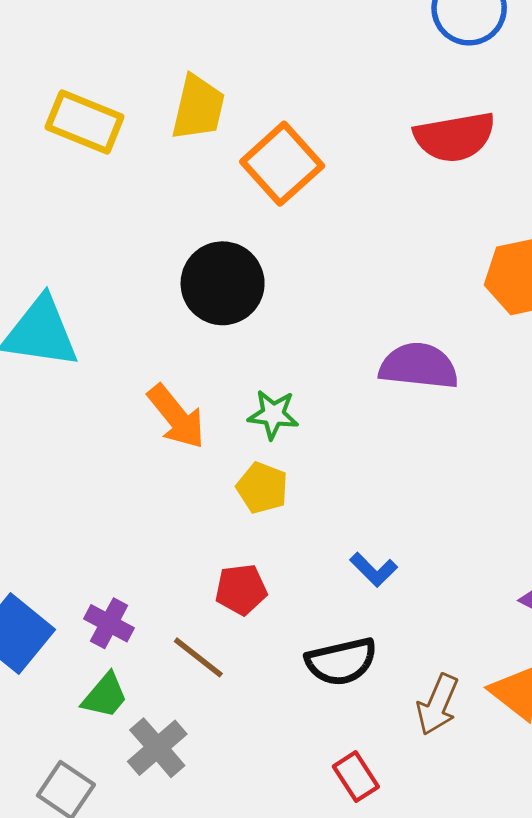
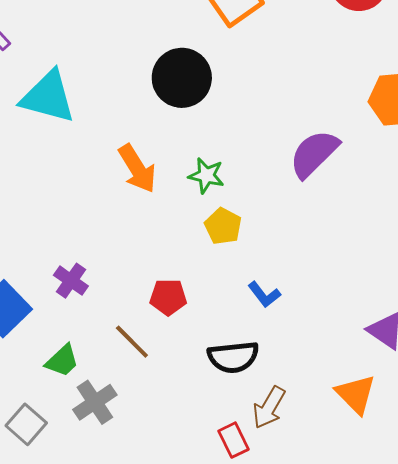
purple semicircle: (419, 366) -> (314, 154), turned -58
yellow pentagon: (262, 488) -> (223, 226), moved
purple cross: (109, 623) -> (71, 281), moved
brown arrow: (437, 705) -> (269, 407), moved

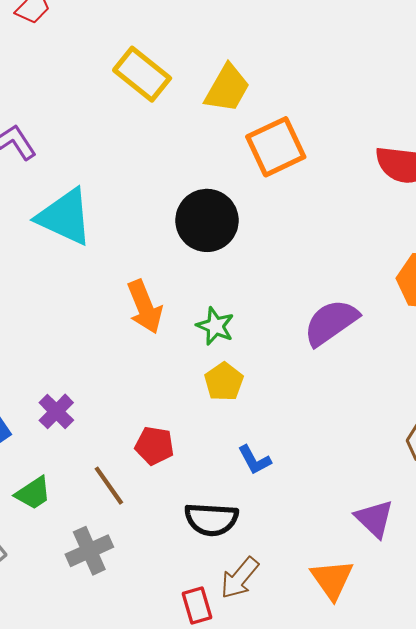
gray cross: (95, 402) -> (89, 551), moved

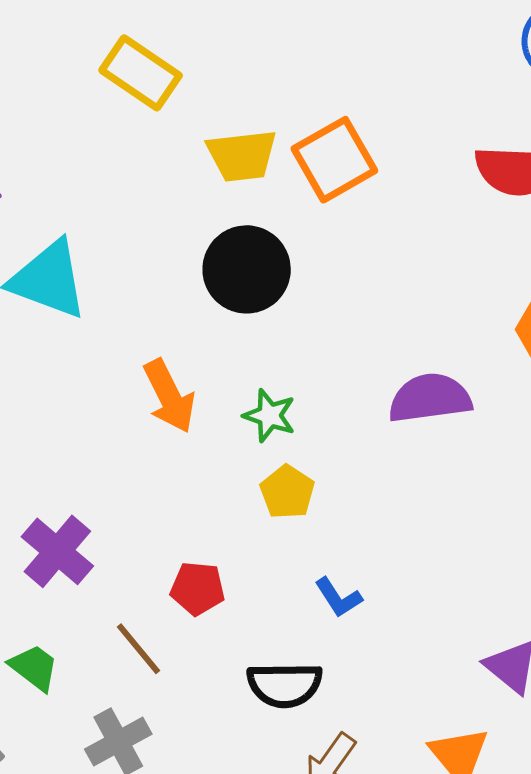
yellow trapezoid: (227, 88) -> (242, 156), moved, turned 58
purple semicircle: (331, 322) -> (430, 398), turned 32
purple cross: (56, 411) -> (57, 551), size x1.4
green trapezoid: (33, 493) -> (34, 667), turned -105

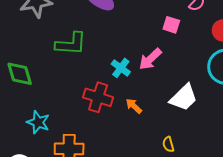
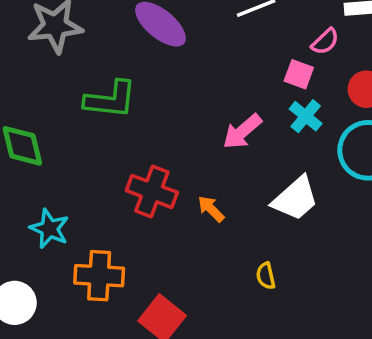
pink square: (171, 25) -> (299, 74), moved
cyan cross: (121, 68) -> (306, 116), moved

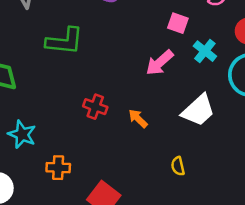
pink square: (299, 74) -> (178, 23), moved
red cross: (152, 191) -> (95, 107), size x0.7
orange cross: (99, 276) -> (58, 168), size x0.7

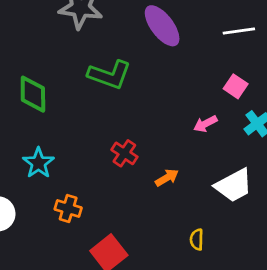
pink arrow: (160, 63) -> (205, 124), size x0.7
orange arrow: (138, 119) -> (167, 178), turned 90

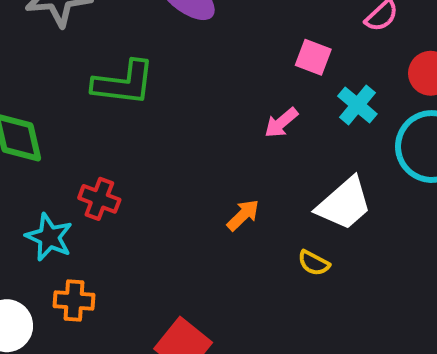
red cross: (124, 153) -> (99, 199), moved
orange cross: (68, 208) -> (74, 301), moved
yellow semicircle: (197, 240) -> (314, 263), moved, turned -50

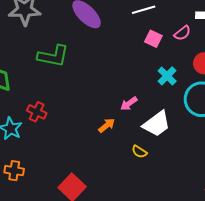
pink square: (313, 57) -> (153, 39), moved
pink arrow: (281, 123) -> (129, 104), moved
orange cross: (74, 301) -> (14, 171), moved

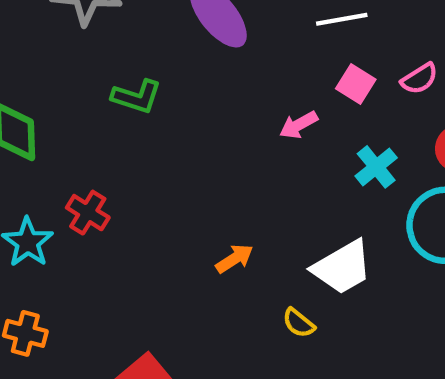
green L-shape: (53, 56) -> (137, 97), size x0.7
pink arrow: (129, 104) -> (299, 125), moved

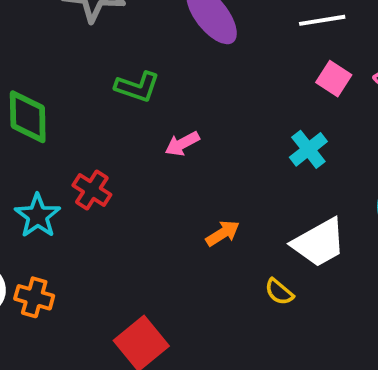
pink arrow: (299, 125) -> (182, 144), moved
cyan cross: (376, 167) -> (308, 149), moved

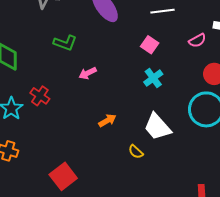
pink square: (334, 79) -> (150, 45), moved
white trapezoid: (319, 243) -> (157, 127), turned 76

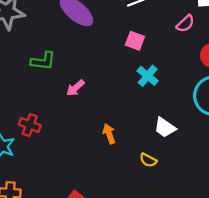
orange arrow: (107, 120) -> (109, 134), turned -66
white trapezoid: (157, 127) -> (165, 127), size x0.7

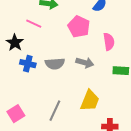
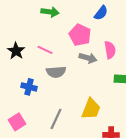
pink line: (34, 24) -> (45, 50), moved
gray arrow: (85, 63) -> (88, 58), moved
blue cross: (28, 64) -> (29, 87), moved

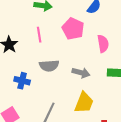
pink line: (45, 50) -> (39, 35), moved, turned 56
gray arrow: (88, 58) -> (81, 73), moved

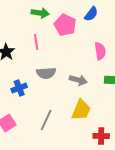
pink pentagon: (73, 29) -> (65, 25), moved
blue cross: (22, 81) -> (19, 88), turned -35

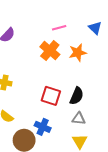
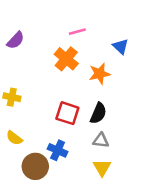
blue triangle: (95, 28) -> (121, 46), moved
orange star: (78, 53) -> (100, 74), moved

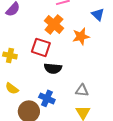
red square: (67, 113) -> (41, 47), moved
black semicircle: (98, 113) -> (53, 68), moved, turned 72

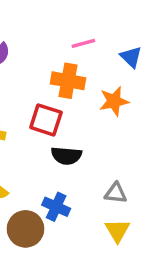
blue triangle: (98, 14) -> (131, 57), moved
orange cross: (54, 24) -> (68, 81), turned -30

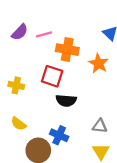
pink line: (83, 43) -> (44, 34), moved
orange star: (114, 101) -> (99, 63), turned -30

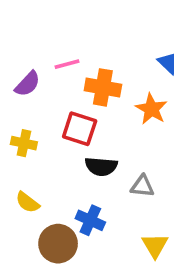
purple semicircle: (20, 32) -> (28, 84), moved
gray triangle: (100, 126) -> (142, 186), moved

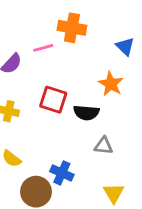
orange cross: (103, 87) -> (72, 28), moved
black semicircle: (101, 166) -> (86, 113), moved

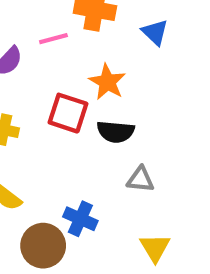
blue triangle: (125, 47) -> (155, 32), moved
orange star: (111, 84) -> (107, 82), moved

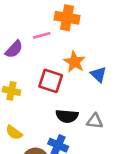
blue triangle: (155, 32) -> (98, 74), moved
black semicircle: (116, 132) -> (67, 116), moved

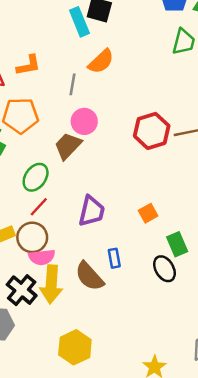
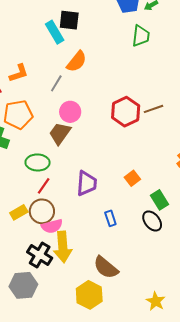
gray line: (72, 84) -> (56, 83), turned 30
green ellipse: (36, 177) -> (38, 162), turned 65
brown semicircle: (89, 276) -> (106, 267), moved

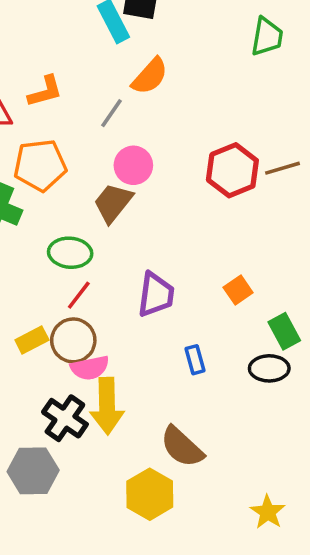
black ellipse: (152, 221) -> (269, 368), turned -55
•••••
Copy the lines above between the one holding "black semicircle: (98, 113)" and the one holding "blue triangle: (155, 32) -> (98, 74), moved", inclusive. Drop the pictures.

black semicircle: (98, 113) -> (53, 68), moved, turned 72

blue triangle: (98, 14) -> (131, 57), moved
orange cross: (54, 24) -> (68, 81), turned -30

pink line: (83, 43) -> (44, 34), moved
orange star: (114, 101) -> (99, 63), turned -30

purple semicircle: (20, 32) -> (28, 84), moved
gray triangle: (100, 126) -> (142, 186), moved

orange cross: (103, 87) -> (72, 28), moved
black semicircle: (101, 166) -> (86, 113), moved

blue triangle: (125, 47) -> (155, 32), moved
orange star: (111, 84) -> (107, 82), moved

blue triangle: (155, 32) -> (98, 74), moved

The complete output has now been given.